**CONSEGNA**.
Ripeti tali e quali tutte le righe qui sotto, lasciando fuori le immagini.

********

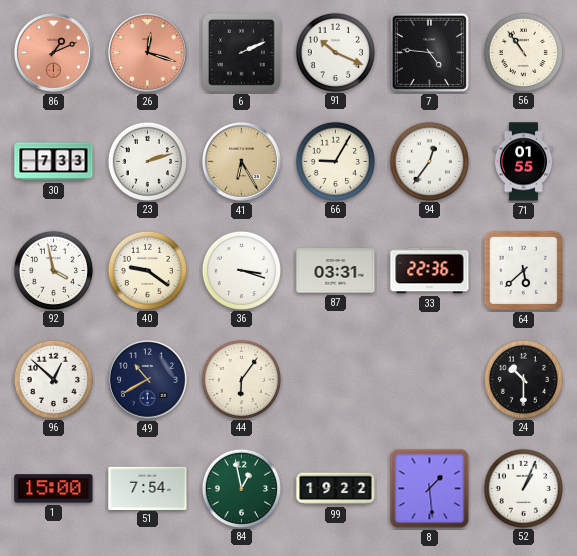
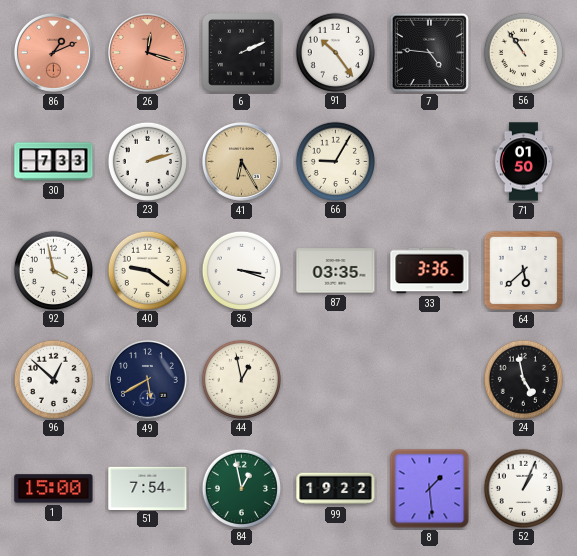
91: 10:19 -> 10:24
94: 12:36 -> none
71: 01:55 -> 01:50
87: 03:31 -> 03:35
33: 22:36 -> 3:36
49: 10:40 -> 5:40
44: 6:06 -> 12:58
24: 10:30 -> 4:58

********

**RISPOSTA**.
91: 10:19 -> 10:24
94: 12:36 -> none
71: 01:55 -> 01:50
87: 03:31 -> 03:35
33: 22:36 -> 3:36
49: 10:40 -> 5:40
44: 6:06 -> 12:58
24: 10:30 -> 4:58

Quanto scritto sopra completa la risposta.